[Change detection data]
⟨

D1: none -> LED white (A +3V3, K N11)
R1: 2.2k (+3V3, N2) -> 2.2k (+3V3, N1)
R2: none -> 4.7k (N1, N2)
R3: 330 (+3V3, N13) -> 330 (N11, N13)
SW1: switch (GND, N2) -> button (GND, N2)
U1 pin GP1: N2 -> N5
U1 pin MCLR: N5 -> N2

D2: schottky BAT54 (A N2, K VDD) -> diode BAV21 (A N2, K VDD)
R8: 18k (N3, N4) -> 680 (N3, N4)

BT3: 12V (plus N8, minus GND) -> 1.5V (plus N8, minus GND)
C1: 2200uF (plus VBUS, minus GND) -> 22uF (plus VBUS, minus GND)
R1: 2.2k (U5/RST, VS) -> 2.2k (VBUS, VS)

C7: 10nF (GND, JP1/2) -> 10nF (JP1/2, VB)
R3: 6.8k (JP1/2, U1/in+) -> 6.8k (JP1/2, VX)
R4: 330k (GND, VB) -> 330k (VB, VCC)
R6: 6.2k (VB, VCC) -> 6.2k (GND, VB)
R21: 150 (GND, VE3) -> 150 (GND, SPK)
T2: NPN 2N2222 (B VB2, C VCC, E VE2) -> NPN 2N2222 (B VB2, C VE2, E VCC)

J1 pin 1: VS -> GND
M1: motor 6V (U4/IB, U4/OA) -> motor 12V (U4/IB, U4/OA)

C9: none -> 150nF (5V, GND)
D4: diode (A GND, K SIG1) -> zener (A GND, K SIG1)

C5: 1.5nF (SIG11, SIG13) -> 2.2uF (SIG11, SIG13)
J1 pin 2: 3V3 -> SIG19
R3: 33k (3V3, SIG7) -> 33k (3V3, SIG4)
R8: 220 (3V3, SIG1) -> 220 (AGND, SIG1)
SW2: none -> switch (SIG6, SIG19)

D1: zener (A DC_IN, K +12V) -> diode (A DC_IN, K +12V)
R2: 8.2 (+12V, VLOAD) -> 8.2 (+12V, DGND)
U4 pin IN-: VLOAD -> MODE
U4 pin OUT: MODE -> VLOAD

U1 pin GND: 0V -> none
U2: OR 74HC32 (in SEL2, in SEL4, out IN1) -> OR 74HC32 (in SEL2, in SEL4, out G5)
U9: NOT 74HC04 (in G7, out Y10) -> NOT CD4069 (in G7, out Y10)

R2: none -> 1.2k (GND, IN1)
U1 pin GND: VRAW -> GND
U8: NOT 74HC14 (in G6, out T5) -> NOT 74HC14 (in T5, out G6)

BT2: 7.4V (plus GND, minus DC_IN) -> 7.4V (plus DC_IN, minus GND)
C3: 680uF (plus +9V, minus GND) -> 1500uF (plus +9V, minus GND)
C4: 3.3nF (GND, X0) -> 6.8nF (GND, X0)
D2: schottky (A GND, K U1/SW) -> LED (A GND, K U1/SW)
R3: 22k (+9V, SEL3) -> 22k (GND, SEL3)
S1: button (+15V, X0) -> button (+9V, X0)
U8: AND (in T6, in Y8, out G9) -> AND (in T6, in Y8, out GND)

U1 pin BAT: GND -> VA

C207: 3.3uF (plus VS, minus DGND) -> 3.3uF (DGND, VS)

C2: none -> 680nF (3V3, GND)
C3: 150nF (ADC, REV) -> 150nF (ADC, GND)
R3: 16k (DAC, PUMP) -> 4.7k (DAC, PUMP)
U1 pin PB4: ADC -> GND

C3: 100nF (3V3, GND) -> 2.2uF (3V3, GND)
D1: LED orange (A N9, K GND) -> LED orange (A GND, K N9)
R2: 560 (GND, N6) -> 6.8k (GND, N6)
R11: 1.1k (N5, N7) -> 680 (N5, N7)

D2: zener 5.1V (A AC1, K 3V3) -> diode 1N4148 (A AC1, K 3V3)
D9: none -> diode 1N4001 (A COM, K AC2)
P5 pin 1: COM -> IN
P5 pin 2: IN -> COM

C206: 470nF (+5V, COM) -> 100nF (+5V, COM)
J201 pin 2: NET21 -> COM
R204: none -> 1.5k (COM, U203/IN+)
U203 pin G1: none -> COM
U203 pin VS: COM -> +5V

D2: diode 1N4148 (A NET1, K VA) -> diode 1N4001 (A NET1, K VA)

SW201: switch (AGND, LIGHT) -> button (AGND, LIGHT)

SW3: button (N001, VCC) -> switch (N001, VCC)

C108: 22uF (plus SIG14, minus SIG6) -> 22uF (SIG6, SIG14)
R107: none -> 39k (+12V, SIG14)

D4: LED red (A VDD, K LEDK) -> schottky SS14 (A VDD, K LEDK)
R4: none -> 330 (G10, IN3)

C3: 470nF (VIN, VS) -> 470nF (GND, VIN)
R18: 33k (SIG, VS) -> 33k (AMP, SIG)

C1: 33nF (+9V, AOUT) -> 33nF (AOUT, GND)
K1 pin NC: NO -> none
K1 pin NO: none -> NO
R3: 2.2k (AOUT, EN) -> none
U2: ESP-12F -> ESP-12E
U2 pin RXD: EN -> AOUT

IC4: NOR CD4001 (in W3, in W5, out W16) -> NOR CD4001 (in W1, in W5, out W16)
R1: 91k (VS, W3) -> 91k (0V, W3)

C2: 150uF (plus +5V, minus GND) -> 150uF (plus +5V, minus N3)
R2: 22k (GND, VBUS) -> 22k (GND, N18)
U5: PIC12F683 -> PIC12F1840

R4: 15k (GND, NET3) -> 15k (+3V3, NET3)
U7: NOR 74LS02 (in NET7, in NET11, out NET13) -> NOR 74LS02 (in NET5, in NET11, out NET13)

⟩

Reproduce exactly, please, only the lines from the start of the data above to the line that contains "C7: 10nF (GND, JP1/2) -> 10nF (JP1/2, VB)", with both ends kept.

__The completed task__
D1: none -> LED white (A +3V3, K N11)
R1: 2.2k (+3V3, N2) -> 2.2k (+3V3, N1)
R2: none -> 4.7k (N1, N2)
R3: 330 (+3V3, N13) -> 330 (N11, N13)
SW1: switch (GND, N2) -> button (GND, N2)
U1 pin GP1: N2 -> N5
U1 pin MCLR: N5 -> N2

D2: schottky BAT54 (A N2, K VDD) -> diode BAV21 (A N2, K VDD)
R8: 18k (N3, N4) -> 680 (N3, N4)

BT3: 12V (plus N8, minus GND) -> 1.5V (plus N8, minus GND)
C1: 2200uF (plus VBUS, minus GND) -> 22uF (plus VBUS, minus GND)
R1: 2.2k (U5/RST, VS) -> 2.2k (VBUS, VS)

C7: 10nF (GND, JP1/2) -> 10nF (JP1/2, VB)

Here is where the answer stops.